§ **Try it**: Copy out the data line by line exactly, from its start to the line bearing "orange bowl [408,480,517,584]", inclusive.

---------- Information supplied ----------

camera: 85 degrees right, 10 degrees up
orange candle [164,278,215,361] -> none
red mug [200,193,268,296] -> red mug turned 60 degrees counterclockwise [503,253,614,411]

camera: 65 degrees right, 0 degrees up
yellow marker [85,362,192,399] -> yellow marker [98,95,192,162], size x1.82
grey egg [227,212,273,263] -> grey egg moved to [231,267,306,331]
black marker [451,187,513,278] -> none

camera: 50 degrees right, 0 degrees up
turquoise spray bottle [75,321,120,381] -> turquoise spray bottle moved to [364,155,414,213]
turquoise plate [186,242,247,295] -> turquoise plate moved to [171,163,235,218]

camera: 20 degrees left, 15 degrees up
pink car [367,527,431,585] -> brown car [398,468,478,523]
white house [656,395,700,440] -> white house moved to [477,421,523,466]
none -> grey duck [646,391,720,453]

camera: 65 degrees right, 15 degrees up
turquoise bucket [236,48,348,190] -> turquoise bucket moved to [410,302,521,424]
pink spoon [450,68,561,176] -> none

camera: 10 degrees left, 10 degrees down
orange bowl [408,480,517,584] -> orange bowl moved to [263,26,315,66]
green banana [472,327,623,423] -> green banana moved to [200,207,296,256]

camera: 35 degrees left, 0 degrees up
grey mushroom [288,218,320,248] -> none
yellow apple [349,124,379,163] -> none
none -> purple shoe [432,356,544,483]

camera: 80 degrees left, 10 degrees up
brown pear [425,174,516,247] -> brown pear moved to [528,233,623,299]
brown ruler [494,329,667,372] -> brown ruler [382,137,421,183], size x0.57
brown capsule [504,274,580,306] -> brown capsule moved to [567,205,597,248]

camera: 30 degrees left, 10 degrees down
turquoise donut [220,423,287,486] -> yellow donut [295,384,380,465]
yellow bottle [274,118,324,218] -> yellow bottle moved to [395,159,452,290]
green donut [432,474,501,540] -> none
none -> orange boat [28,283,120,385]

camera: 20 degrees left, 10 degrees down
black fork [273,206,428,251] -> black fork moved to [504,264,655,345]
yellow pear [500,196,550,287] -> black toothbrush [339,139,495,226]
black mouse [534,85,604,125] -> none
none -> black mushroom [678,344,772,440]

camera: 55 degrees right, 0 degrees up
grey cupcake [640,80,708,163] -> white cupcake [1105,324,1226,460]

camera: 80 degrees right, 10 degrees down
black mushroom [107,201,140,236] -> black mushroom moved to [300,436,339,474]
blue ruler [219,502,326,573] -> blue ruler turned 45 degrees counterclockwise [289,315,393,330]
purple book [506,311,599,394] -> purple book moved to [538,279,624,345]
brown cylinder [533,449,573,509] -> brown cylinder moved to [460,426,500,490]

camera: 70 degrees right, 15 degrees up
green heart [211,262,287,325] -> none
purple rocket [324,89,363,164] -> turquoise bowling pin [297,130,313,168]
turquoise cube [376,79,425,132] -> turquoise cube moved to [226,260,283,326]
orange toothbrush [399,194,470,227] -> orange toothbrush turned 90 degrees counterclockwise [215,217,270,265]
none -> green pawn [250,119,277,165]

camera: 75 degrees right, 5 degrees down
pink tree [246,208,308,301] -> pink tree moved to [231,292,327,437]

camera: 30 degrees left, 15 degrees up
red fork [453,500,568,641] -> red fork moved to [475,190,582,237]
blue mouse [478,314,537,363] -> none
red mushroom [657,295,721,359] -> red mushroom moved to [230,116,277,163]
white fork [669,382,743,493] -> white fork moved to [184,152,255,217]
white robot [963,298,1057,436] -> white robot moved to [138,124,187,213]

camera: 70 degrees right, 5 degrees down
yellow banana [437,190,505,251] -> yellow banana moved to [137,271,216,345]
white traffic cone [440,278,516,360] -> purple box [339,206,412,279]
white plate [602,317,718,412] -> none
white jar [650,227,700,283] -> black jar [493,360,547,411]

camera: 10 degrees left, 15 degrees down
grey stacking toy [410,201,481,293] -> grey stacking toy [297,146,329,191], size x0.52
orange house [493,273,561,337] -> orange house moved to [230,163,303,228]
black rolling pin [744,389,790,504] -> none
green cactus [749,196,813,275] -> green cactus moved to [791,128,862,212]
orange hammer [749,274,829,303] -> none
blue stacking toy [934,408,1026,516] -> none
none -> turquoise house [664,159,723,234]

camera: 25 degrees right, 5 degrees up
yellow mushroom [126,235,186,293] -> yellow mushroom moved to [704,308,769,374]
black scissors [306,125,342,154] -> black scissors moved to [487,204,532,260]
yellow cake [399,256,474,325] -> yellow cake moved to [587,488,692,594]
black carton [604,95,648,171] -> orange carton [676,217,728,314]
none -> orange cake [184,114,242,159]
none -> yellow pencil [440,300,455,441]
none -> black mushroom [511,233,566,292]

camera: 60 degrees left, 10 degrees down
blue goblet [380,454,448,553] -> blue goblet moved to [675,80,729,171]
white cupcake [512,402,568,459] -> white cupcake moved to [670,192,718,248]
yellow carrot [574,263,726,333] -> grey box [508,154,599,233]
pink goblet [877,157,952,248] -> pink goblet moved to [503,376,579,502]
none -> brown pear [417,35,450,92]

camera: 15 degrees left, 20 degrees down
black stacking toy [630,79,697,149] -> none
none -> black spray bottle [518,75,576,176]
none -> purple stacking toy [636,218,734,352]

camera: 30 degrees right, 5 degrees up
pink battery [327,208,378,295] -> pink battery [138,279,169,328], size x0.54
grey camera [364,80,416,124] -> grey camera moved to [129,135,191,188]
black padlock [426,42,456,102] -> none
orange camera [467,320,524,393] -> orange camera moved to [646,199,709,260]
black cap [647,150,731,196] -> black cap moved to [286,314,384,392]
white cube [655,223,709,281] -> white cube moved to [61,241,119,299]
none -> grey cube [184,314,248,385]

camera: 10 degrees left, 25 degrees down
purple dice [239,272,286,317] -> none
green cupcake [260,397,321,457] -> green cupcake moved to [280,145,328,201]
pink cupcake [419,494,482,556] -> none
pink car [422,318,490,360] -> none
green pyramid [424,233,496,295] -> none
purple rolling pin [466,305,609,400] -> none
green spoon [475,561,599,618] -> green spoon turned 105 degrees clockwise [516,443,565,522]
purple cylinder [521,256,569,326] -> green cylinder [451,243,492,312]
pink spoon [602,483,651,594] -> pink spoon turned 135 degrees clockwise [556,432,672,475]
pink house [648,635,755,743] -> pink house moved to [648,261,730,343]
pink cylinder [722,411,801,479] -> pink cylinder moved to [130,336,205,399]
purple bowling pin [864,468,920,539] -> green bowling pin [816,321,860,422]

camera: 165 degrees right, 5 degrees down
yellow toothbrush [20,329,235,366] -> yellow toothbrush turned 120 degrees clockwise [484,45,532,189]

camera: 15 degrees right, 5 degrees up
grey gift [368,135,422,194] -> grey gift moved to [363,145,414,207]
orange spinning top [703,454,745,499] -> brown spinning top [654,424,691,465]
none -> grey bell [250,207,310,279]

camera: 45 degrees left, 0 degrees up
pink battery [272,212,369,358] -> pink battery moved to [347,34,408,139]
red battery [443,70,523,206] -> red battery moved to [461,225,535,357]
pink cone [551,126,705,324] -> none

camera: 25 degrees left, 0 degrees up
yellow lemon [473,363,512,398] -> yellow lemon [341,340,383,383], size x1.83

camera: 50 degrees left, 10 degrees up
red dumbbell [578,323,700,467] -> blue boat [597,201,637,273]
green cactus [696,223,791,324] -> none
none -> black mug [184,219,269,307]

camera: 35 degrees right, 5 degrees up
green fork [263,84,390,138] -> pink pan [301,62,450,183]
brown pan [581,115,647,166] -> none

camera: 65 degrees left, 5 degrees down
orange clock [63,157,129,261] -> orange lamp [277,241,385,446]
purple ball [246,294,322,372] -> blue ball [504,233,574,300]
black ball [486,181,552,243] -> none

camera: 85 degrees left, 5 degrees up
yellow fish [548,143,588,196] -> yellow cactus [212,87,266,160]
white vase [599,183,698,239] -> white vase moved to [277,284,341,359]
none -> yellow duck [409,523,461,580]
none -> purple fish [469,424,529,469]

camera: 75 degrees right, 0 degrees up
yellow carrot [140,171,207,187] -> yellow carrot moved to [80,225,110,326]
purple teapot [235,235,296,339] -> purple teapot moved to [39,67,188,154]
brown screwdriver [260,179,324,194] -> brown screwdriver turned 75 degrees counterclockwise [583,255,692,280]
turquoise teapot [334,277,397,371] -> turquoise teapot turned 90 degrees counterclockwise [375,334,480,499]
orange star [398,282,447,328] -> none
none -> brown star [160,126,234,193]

----------

§ **Problem solution**:
camera: 85 degrees right, 10 degrees up
orange candle [164,278,215,361] -> none
red mug [200,193,268,296] -> red mug turned 60 degrees counterclockwise [503,253,614,411]

camera: 65 degrees right, 0 degrees up
yellow marker [85,362,192,399] -> yellow marker [98,95,192,162], size x1.82
grey egg [227,212,273,263] -> grey egg moved to [231,267,306,331]
black marker [451,187,513,278] -> none

camera: 50 degrees right, 0 degrees up
turquoise spray bottle [75,321,120,381] -> turquoise spray bottle moved to [364,155,414,213]
turquoise plate [186,242,247,295] -> turquoise plate moved to [171,163,235,218]

camera: 20 degrees left, 15 degrees up
pink car [367,527,431,585] -> brown car [398,468,478,523]
white house [656,395,700,440] -> white house moved to [477,421,523,466]
none -> grey duck [646,391,720,453]

camera: 65 degrees right, 15 degrees up
turquoise bucket [236,48,348,190] -> turquoise bucket moved to [410,302,521,424]
pink spoon [450,68,561,176] -> none

camera: 10 degrees left, 10 degrees down
orange bowl [408,480,517,584] -> orange bowl moved to [263,26,315,66]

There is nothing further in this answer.